## What needs to be done
For the material below, reproduce exactly each line from the one that has "purple boat: 4 -> 3" through the one that has "turquoise watering can: 0 -> 1", and no others; pictures stay out.

═════ Excerpted data

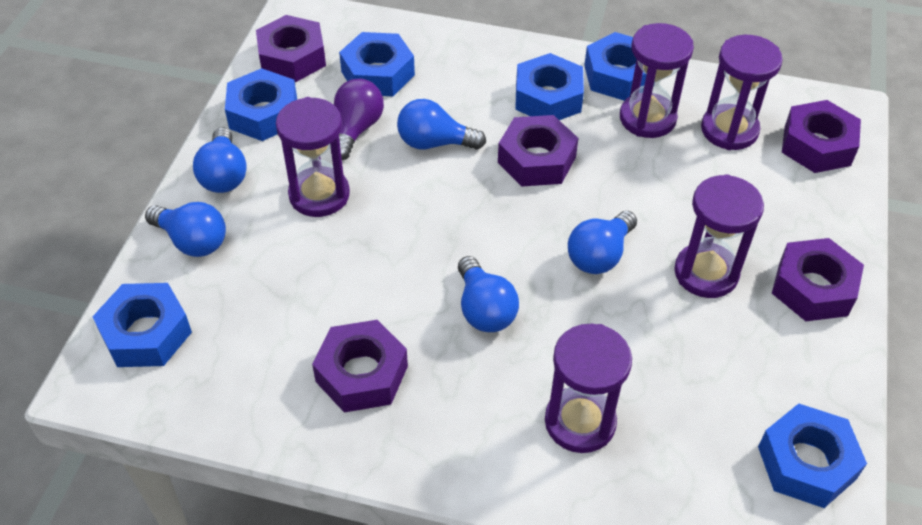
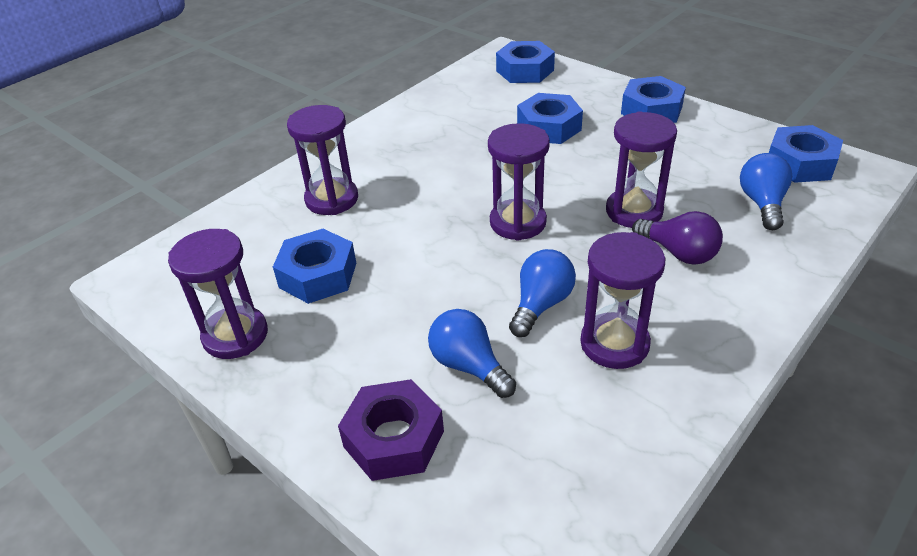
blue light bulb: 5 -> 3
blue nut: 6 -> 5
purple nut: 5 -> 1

══════════
═════ Excerpted data

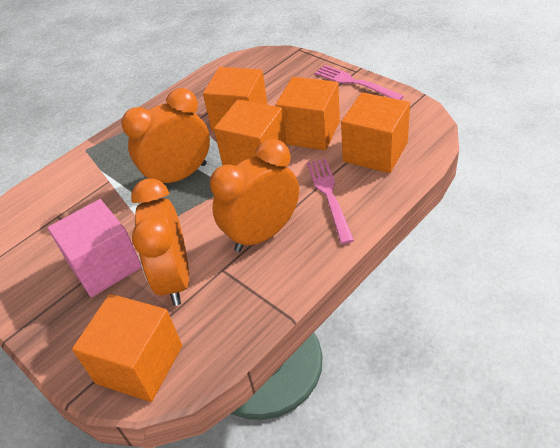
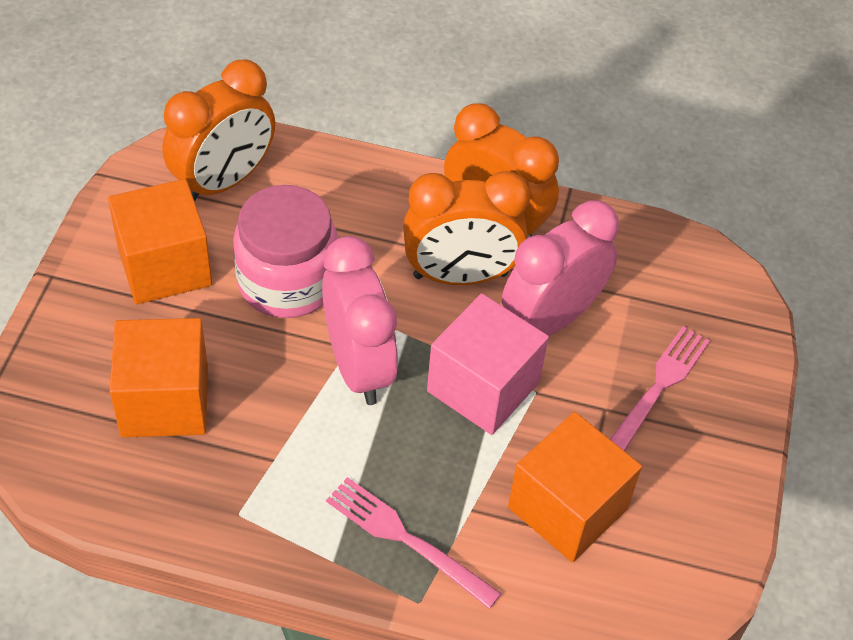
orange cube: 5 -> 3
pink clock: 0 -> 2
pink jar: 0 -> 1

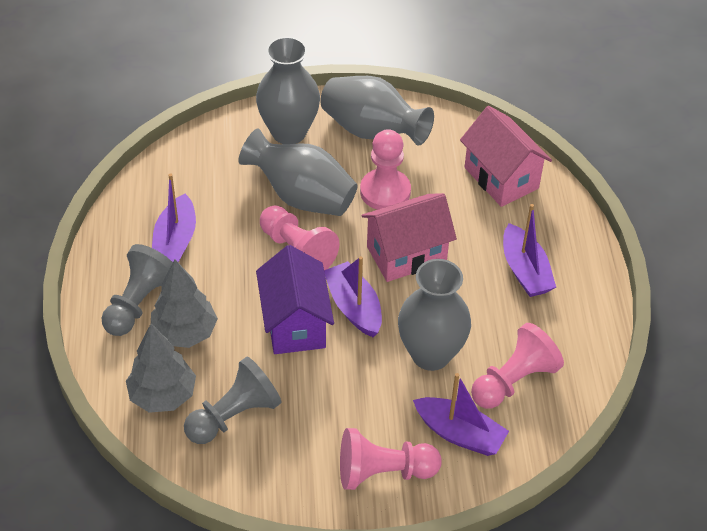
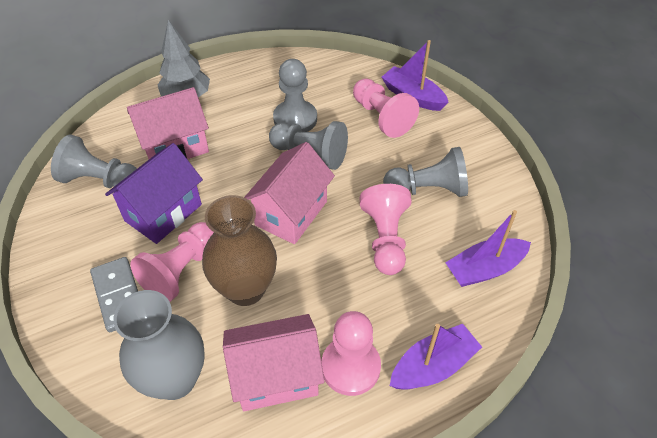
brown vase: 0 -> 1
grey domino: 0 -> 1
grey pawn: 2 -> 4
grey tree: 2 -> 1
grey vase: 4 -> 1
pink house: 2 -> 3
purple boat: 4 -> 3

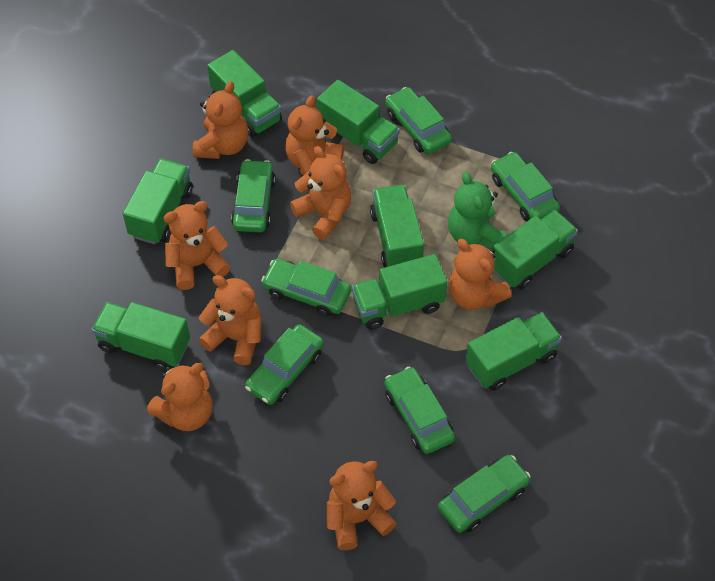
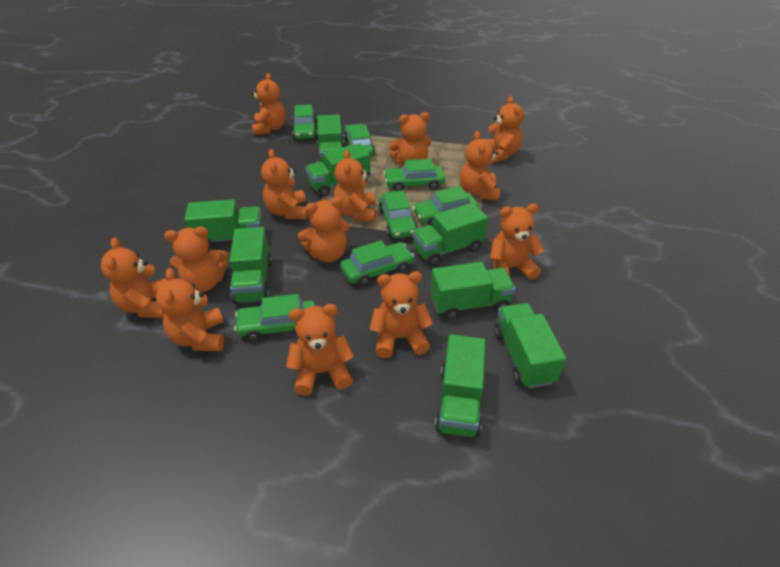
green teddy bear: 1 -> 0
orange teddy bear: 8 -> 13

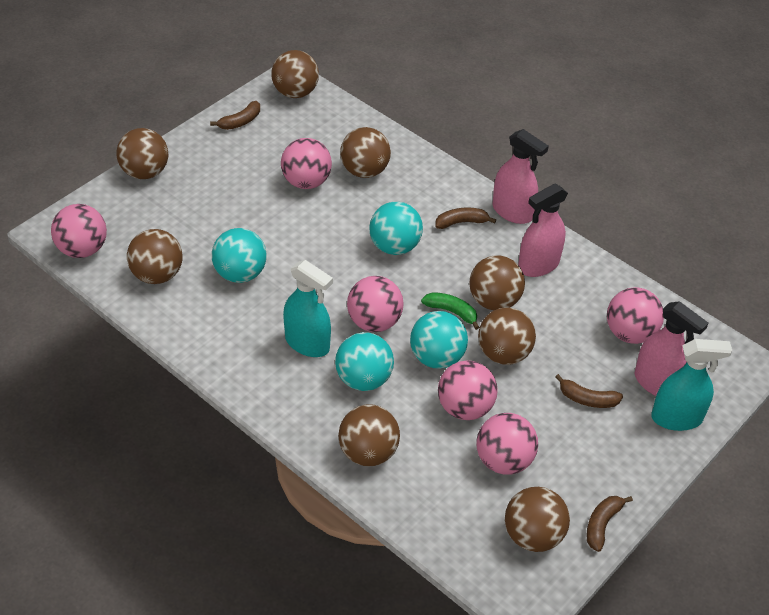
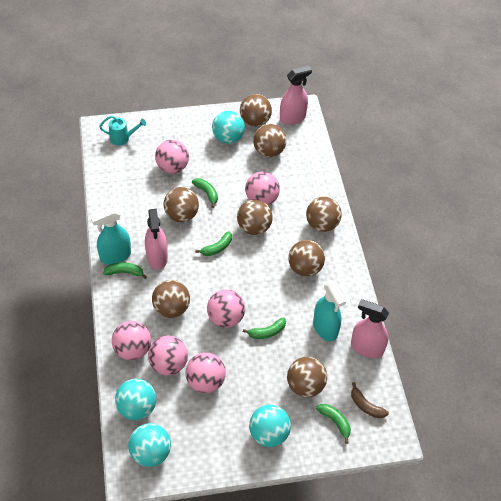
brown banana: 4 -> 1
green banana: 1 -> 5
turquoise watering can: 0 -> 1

══════════
═════ Excerpted data

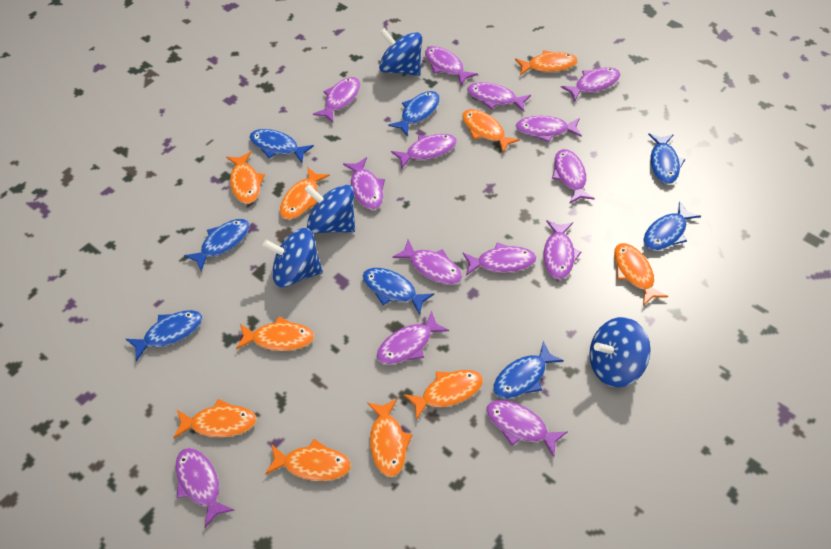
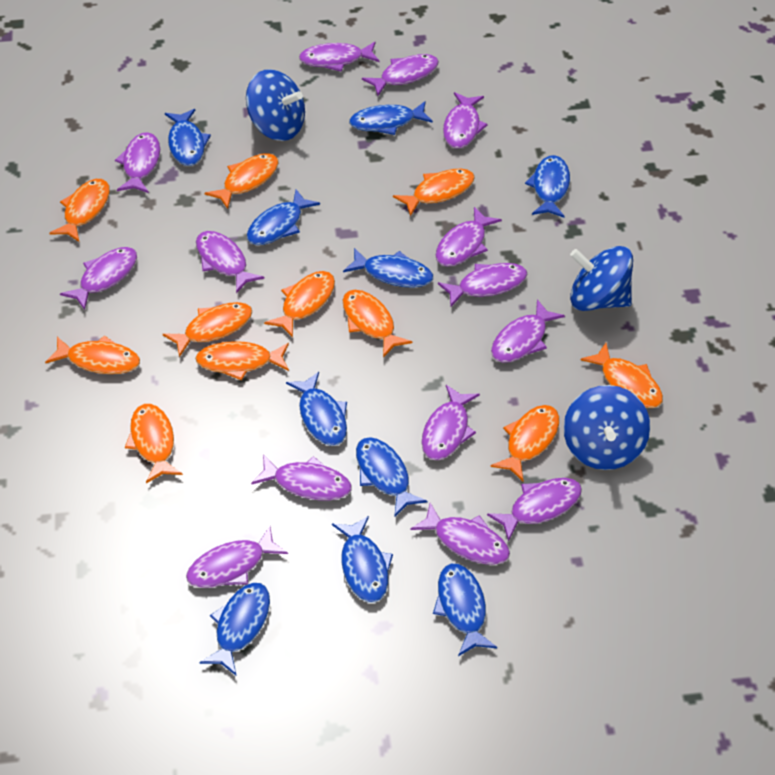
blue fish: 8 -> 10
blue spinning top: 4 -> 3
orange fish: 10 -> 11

══════════

## Result for this exercise
purple boat: 4 -> 3

green teddy bear: 1 -> 0
orange teddy bear: 8 -> 13

brown banana: 4 -> 1
green banana: 1 -> 5
turquoise watering can: 0 -> 1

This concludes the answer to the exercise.